## Your task:
Copy the records below word for word, starting at the line that contains "pink arrow: moved 1 px up" and stopping after the line that contains "gray L-shape: rotated 12 degrees clockwise". Omit the picture lines from your copy.

## Dataset rows:
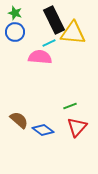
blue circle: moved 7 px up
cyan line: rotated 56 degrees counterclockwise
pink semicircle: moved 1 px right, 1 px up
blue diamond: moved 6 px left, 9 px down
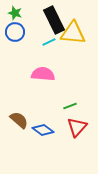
cyan line: moved 1 px up
pink semicircle: moved 3 px right, 17 px down
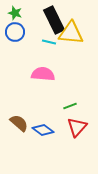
yellow triangle: moved 2 px left
cyan line: rotated 40 degrees clockwise
brown semicircle: moved 3 px down
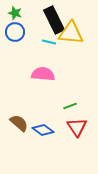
red triangle: rotated 15 degrees counterclockwise
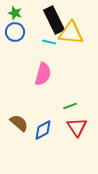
pink semicircle: rotated 100 degrees clockwise
blue diamond: rotated 65 degrees counterclockwise
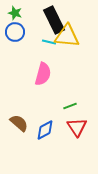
yellow triangle: moved 4 px left, 3 px down
blue diamond: moved 2 px right
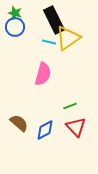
blue circle: moved 5 px up
yellow triangle: moved 1 px right, 2 px down; rotated 40 degrees counterclockwise
red triangle: moved 1 px left; rotated 10 degrees counterclockwise
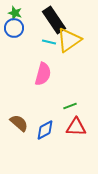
black rectangle: rotated 8 degrees counterclockwise
blue circle: moved 1 px left, 1 px down
yellow triangle: moved 1 px right, 2 px down
red triangle: rotated 45 degrees counterclockwise
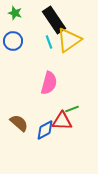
blue circle: moved 1 px left, 13 px down
cyan line: rotated 56 degrees clockwise
pink semicircle: moved 6 px right, 9 px down
green line: moved 2 px right, 3 px down
red triangle: moved 14 px left, 6 px up
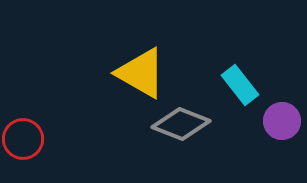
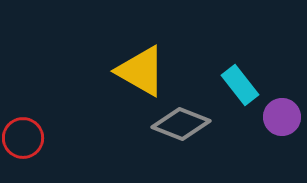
yellow triangle: moved 2 px up
purple circle: moved 4 px up
red circle: moved 1 px up
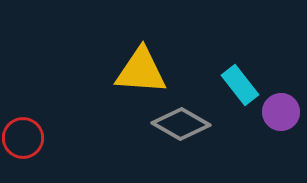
yellow triangle: rotated 26 degrees counterclockwise
purple circle: moved 1 px left, 5 px up
gray diamond: rotated 8 degrees clockwise
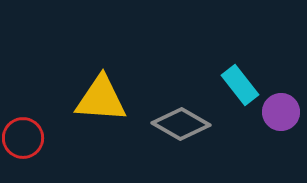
yellow triangle: moved 40 px left, 28 px down
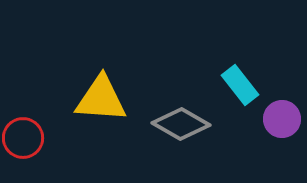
purple circle: moved 1 px right, 7 px down
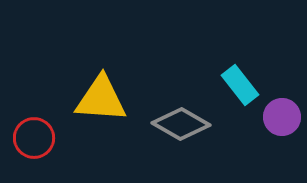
purple circle: moved 2 px up
red circle: moved 11 px right
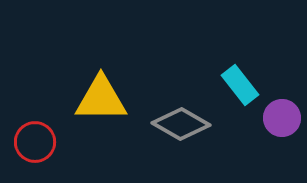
yellow triangle: rotated 4 degrees counterclockwise
purple circle: moved 1 px down
red circle: moved 1 px right, 4 px down
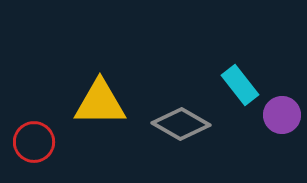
yellow triangle: moved 1 px left, 4 px down
purple circle: moved 3 px up
red circle: moved 1 px left
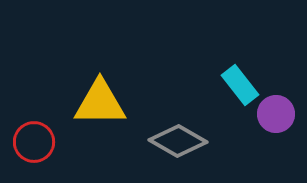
purple circle: moved 6 px left, 1 px up
gray diamond: moved 3 px left, 17 px down
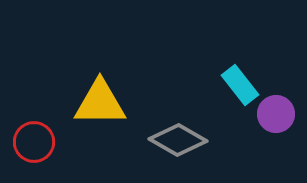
gray diamond: moved 1 px up
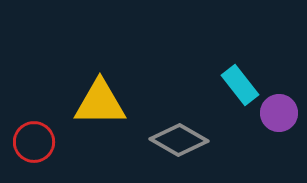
purple circle: moved 3 px right, 1 px up
gray diamond: moved 1 px right
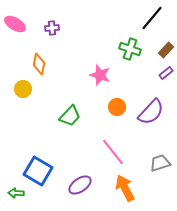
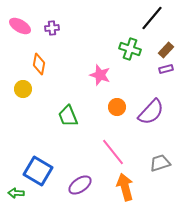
pink ellipse: moved 5 px right, 2 px down
purple rectangle: moved 4 px up; rotated 24 degrees clockwise
green trapezoid: moved 2 px left; rotated 115 degrees clockwise
orange arrow: moved 1 px up; rotated 12 degrees clockwise
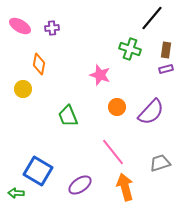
brown rectangle: rotated 35 degrees counterclockwise
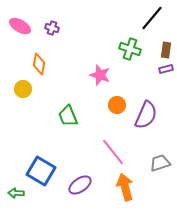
purple cross: rotated 24 degrees clockwise
orange circle: moved 2 px up
purple semicircle: moved 5 px left, 3 px down; rotated 20 degrees counterclockwise
blue square: moved 3 px right
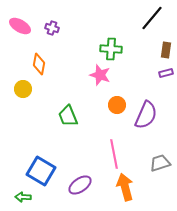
green cross: moved 19 px left; rotated 15 degrees counterclockwise
purple rectangle: moved 4 px down
pink line: moved 1 px right, 2 px down; rotated 28 degrees clockwise
green arrow: moved 7 px right, 4 px down
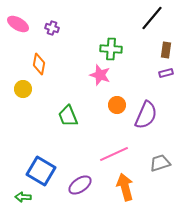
pink ellipse: moved 2 px left, 2 px up
pink line: rotated 76 degrees clockwise
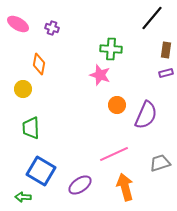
green trapezoid: moved 37 px left, 12 px down; rotated 20 degrees clockwise
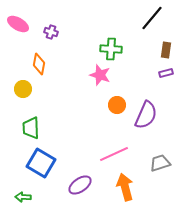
purple cross: moved 1 px left, 4 px down
blue square: moved 8 px up
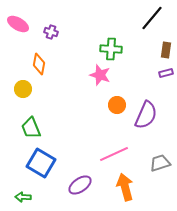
green trapezoid: rotated 20 degrees counterclockwise
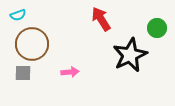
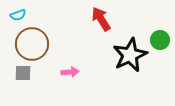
green circle: moved 3 px right, 12 px down
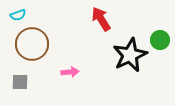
gray square: moved 3 px left, 9 px down
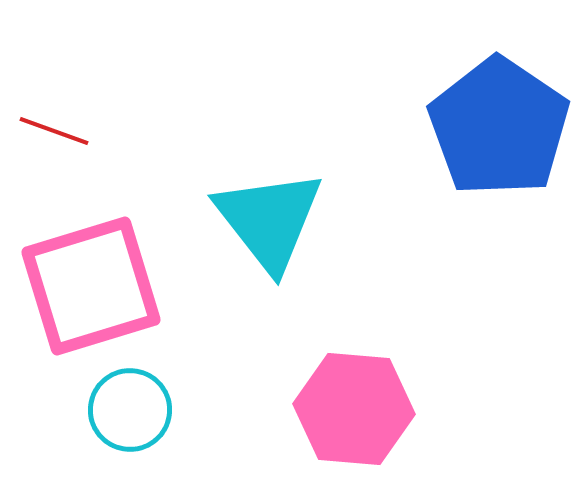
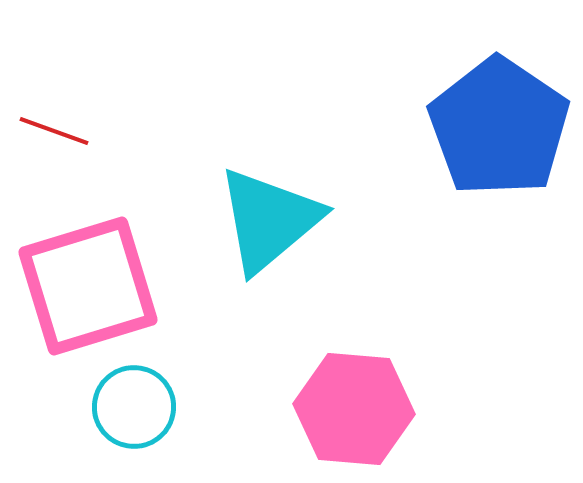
cyan triangle: rotated 28 degrees clockwise
pink square: moved 3 px left
cyan circle: moved 4 px right, 3 px up
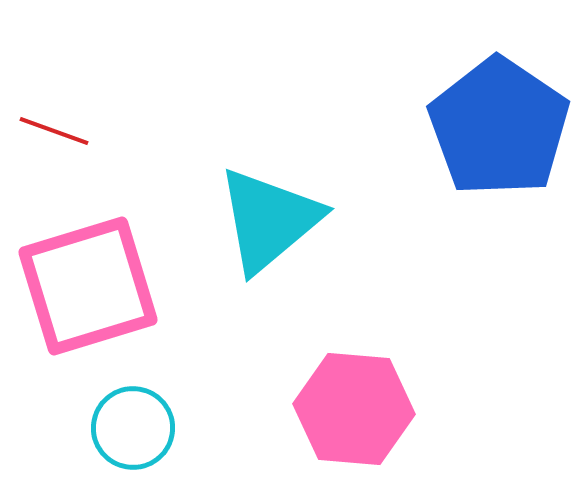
cyan circle: moved 1 px left, 21 px down
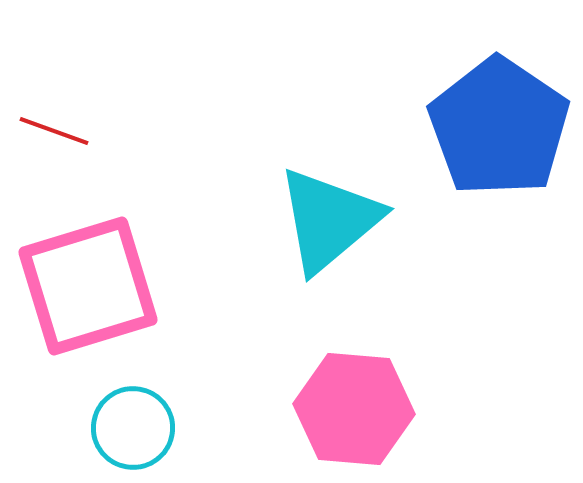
cyan triangle: moved 60 px right
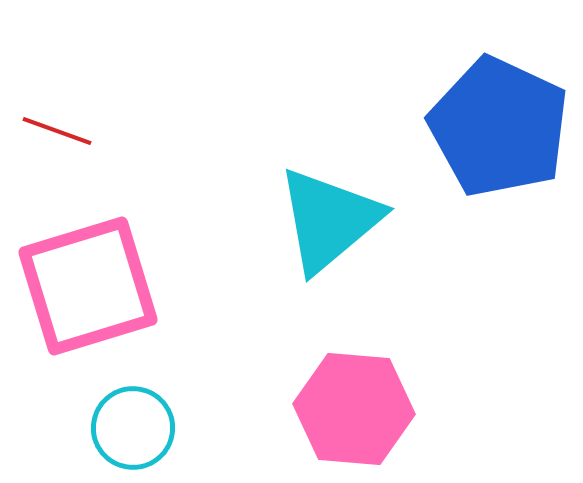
blue pentagon: rotated 9 degrees counterclockwise
red line: moved 3 px right
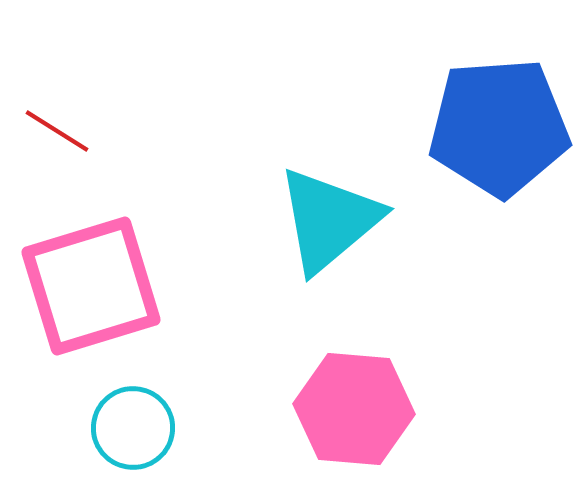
blue pentagon: rotated 29 degrees counterclockwise
red line: rotated 12 degrees clockwise
pink square: moved 3 px right
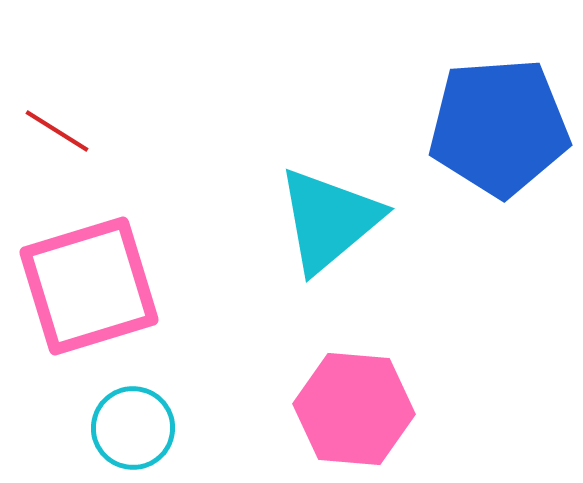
pink square: moved 2 px left
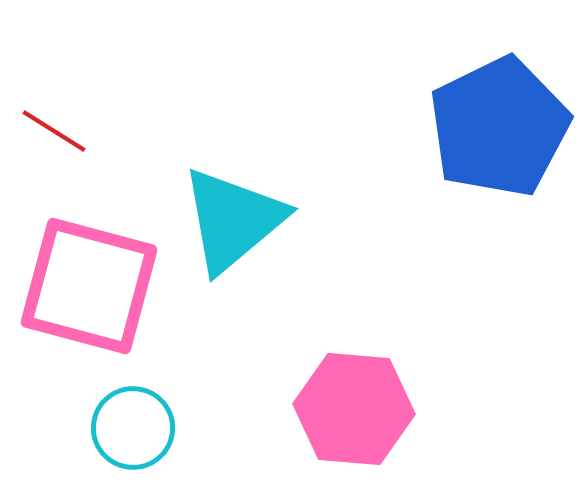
blue pentagon: rotated 22 degrees counterclockwise
red line: moved 3 px left
cyan triangle: moved 96 px left
pink square: rotated 32 degrees clockwise
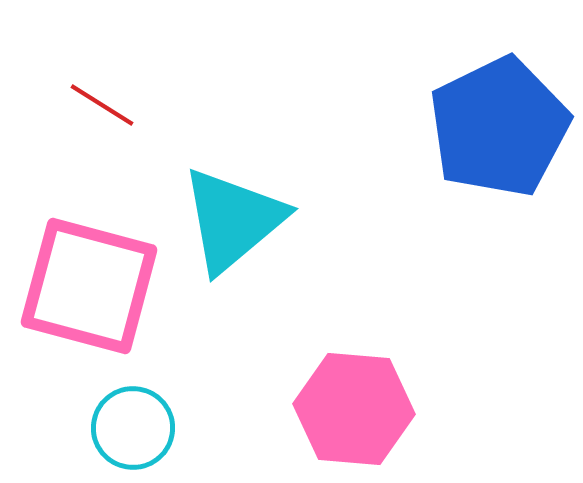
red line: moved 48 px right, 26 px up
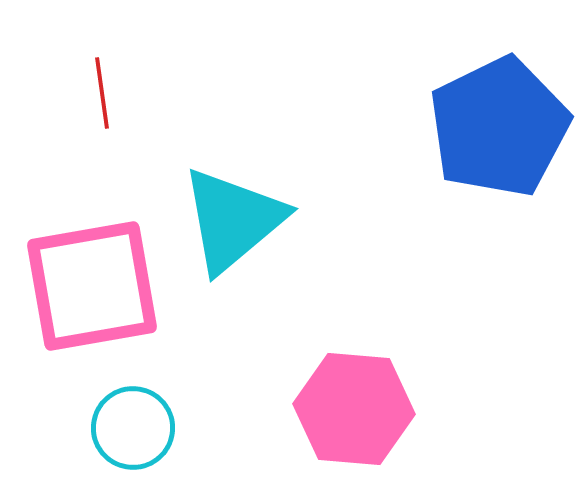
red line: moved 12 px up; rotated 50 degrees clockwise
pink square: moved 3 px right; rotated 25 degrees counterclockwise
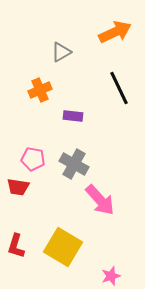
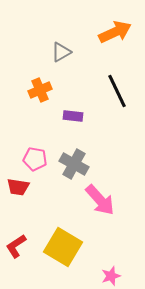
black line: moved 2 px left, 3 px down
pink pentagon: moved 2 px right
red L-shape: rotated 40 degrees clockwise
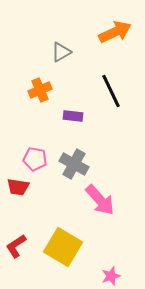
black line: moved 6 px left
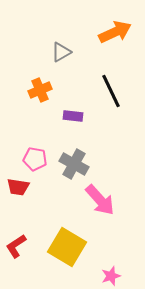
yellow square: moved 4 px right
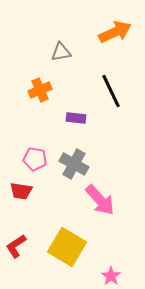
gray triangle: rotated 20 degrees clockwise
purple rectangle: moved 3 px right, 2 px down
red trapezoid: moved 3 px right, 4 px down
pink star: rotated 18 degrees counterclockwise
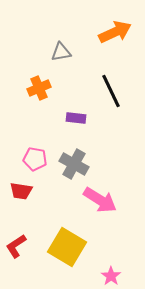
orange cross: moved 1 px left, 2 px up
pink arrow: rotated 16 degrees counterclockwise
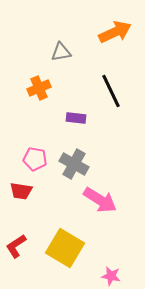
yellow square: moved 2 px left, 1 px down
pink star: rotated 24 degrees counterclockwise
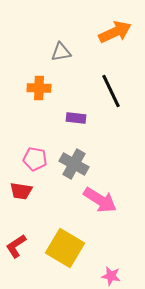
orange cross: rotated 25 degrees clockwise
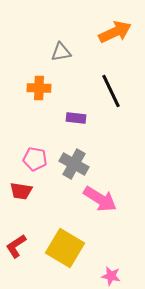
pink arrow: moved 1 px up
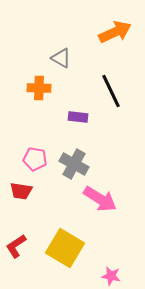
gray triangle: moved 6 px down; rotated 40 degrees clockwise
purple rectangle: moved 2 px right, 1 px up
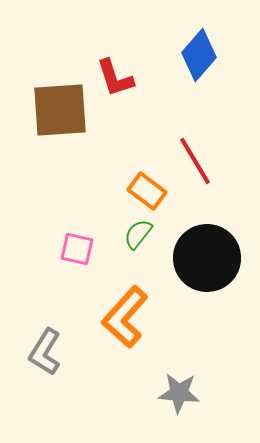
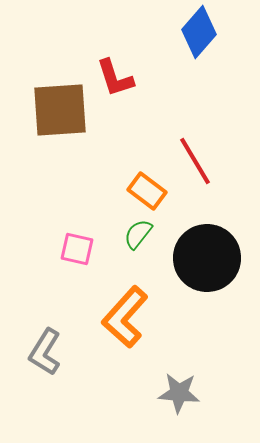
blue diamond: moved 23 px up
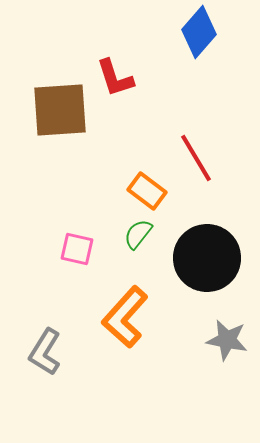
red line: moved 1 px right, 3 px up
gray star: moved 48 px right, 53 px up; rotated 6 degrees clockwise
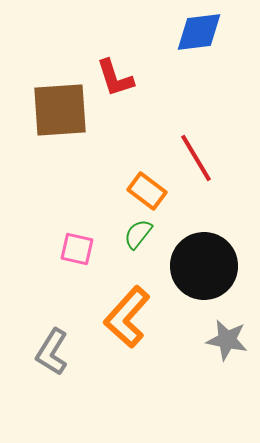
blue diamond: rotated 42 degrees clockwise
black circle: moved 3 px left, 8 px down
orange L-shape: moved 2 px right
gray L-shape: moved 7 px right
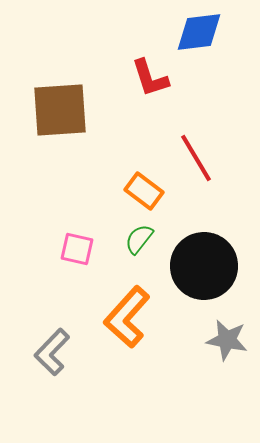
red L-shape: moved 35 px right
orange rectangle: moved 3 px left
green semicircle: moved 1 px right, 5 px down
gray L-shape: rotated 12 degrees clockwise
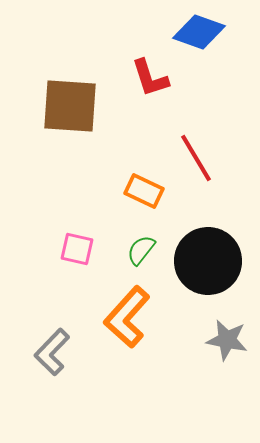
blue diamond: rotated 27 degrees clockwise
brown square: moved 10 px right, 4 px up; rotated 8 degrees clockwise
orange rectangle: rotated 12 degrees counterclockwise
green semicircle: moved 2 px right, 11 px down
black circle: moved 4 px right, 5 px up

## Written answer:
pink arrow: moved 1 px up
gray triangle: moved 6 px down; rotated 40 degrees clockwise
purple rectangle: moved 2 px right, 1 px up
blue diamond: moved 23 px up
red line: moved 1 px right, 3 px up
gray star: moved 48 px right, 53 px up; rotated 6 degrees clockwise
blue diamond: rotated 42 degrees clockwise
black circle: moved 3 px left, 8 px down
orange L-shape: moved 2 px right
gray L-shape: moved 7 px right
red L-shape: moved 35 px right
orange rectangle: moved 3 px left
green semicircle: moved 1 px right, 5 px down
gray L-shape: rotated 12 degrees clockwise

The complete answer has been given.